══ Data for this task ══

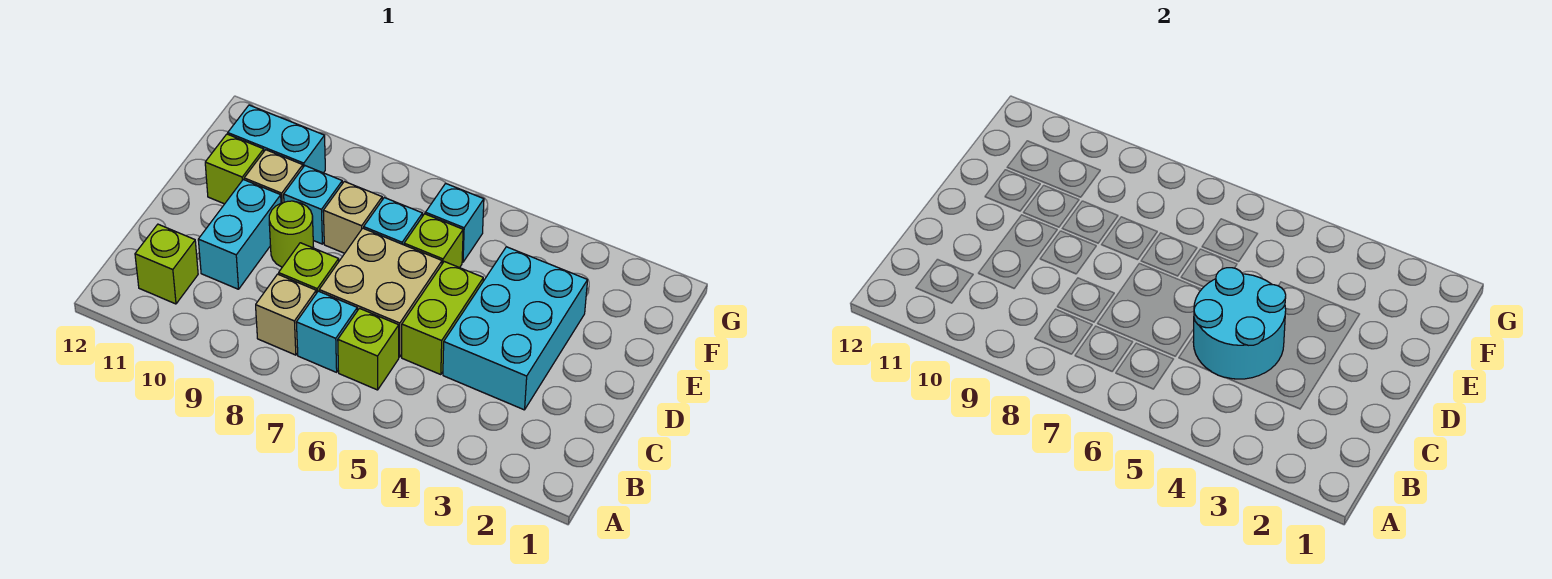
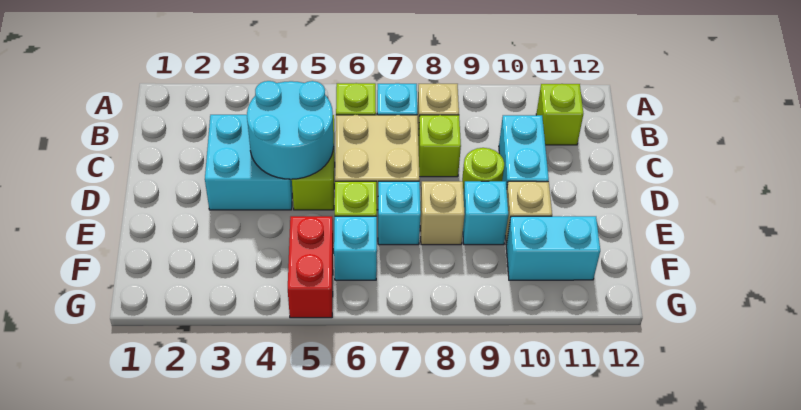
cyan 2x3 brick [443,247,588,410] -> cyan 2x2 brick [205,115,292,210]
lime 1x1 brick [205,134,264,204] -> none
none -> red 1x2 brick [288,216,333,318]

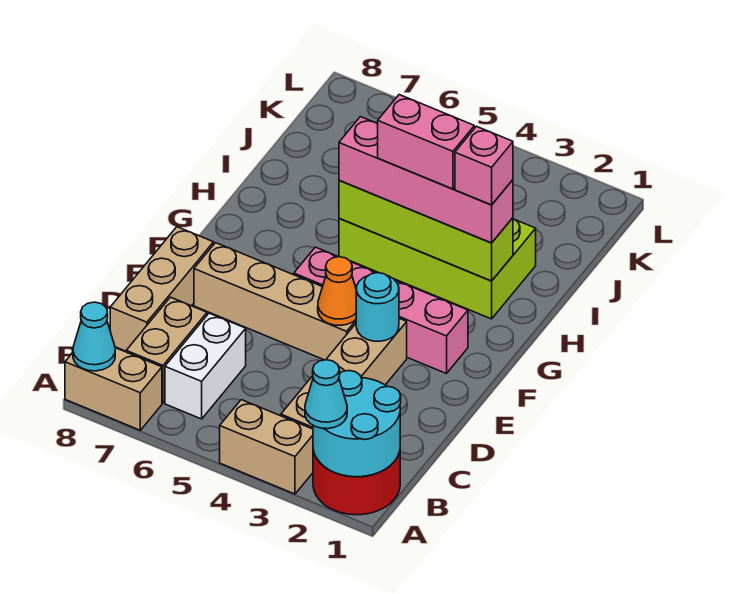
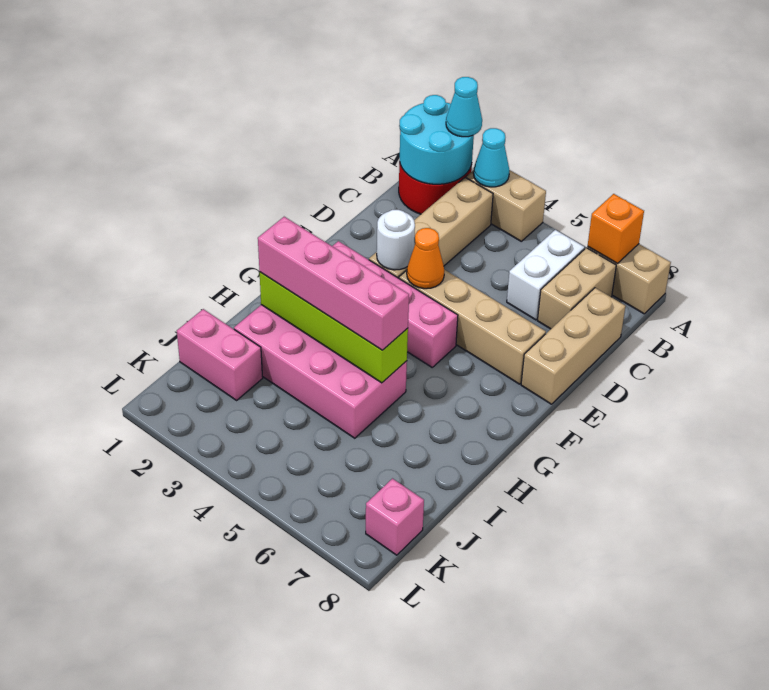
none -> orange 1x1 brick [588,194,644,263]
cyan 1x1 cone [73,302,115,371] -> cyan 1x1 cone moved to [473,128,509,187]
cyan 1x1 round brick [356,273,399,341] -> white 1x1 round brick [377,210,415,270]
lime 2x4 brick [339,219,536,319] -> pink 2x4 brick [234,305,407,438]
pink 1x1 brick [455,126,513,205] -> pink 1x1 brick moved to [366,479,424,555]
pink 1x2 brick [378,95,474,189] -> pink 1x2 brick moved to [177,309,263,400]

═══

Problem to work on >> From the line that includes "lime 1x1 brick [205,134,264,204] -> none" on down to the last line of the entries above, set down each line exactly, leaving out the pictures.

Finished task >>
lime 1x1 brick [205,134,264,204] -> none
none -> red 1x2 brick [288,216,333,318]

none -> orange 1x1 brick [588,194,644,263]
cyan 1x1 cone [73,302,115,371] -> cyan 1x1 cone moved to [473,128,509,187]
cyan 1x1 round brick [356,273,399,341] -> white 1x1 round brick [377,210,415,270]
lime 2x4 brick [339,219,536,319] -> pink 2x4 brick [234,305,407,438]
pink 1x1 brick [455,126,513,205] -> pink 1x1 brick moved to [366,479,424,555]
pink 1x2 brick [378,95,474,189] -> pink 1x2 brick moved to [177,309,263,400]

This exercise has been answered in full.